What you return must be the full data, repeated verbatim, with no pictures in it.

MATERIALS PROVIDED START

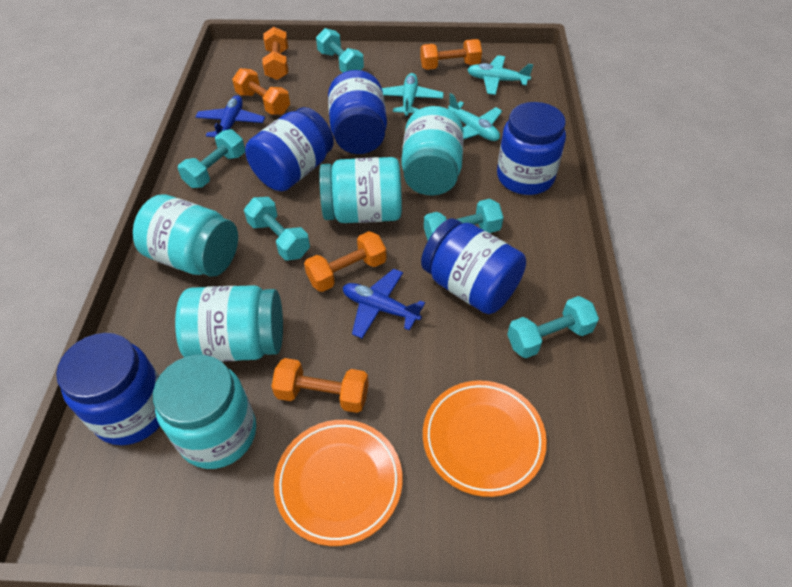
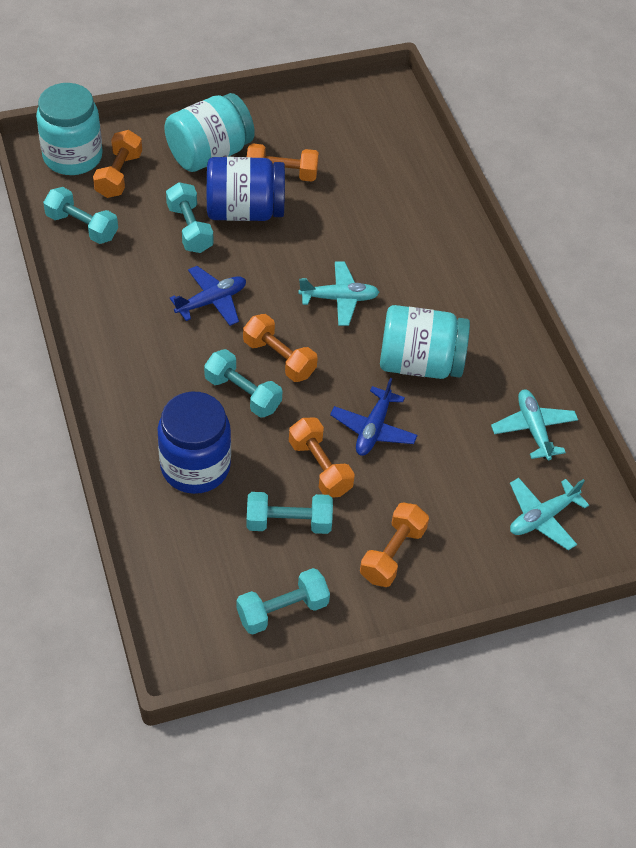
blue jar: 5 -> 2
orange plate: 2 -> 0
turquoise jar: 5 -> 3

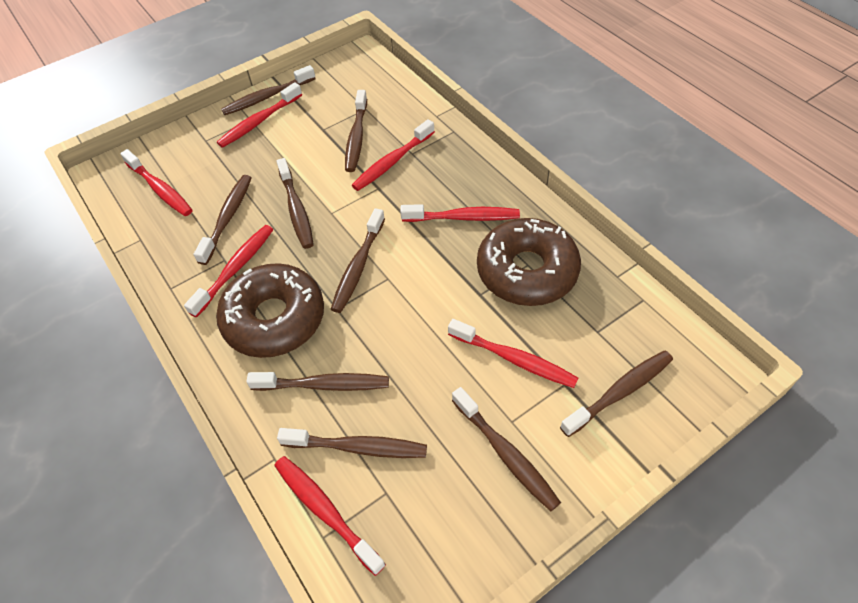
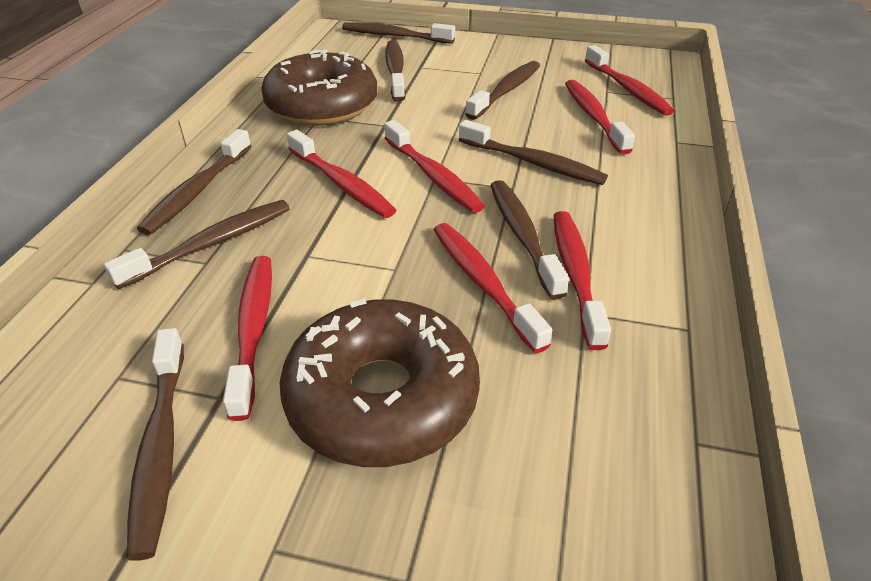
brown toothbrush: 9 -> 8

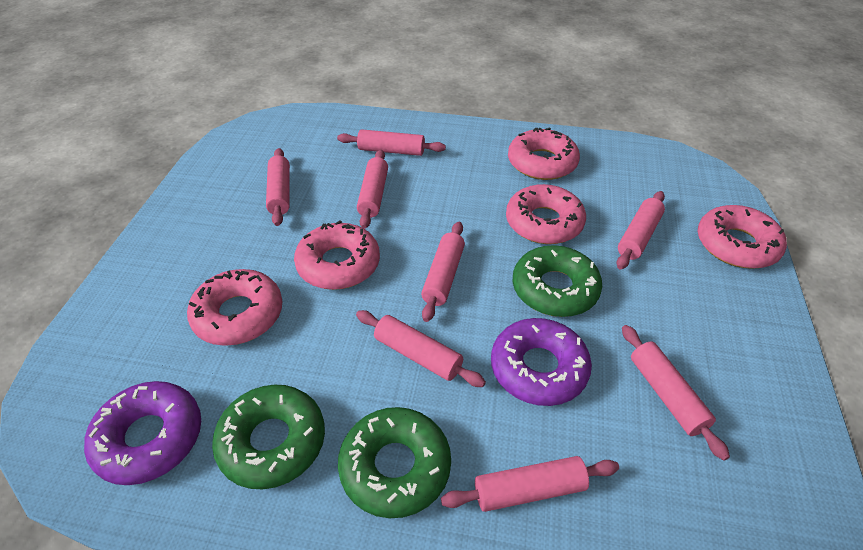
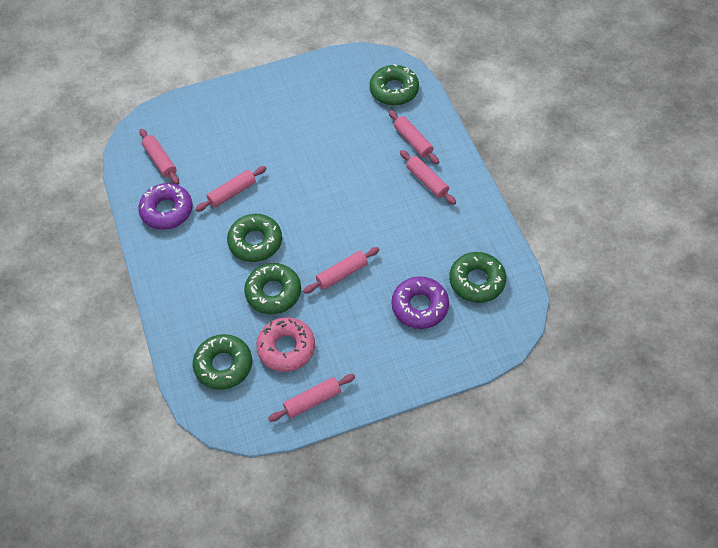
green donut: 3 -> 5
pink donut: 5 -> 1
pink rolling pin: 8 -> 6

MATERIALS PROVIDED END

◆ RESPONSE TO THIS EXERCISE
blue jar: 5 -> 2
orange plate: 2 -> 0
turquoise jar: 5 -> 3

brown toothbrush: 9 -> 8

green donut: 3 -> 5
pink donut: 5 -> 1
pink rolling pin: 8 -> 6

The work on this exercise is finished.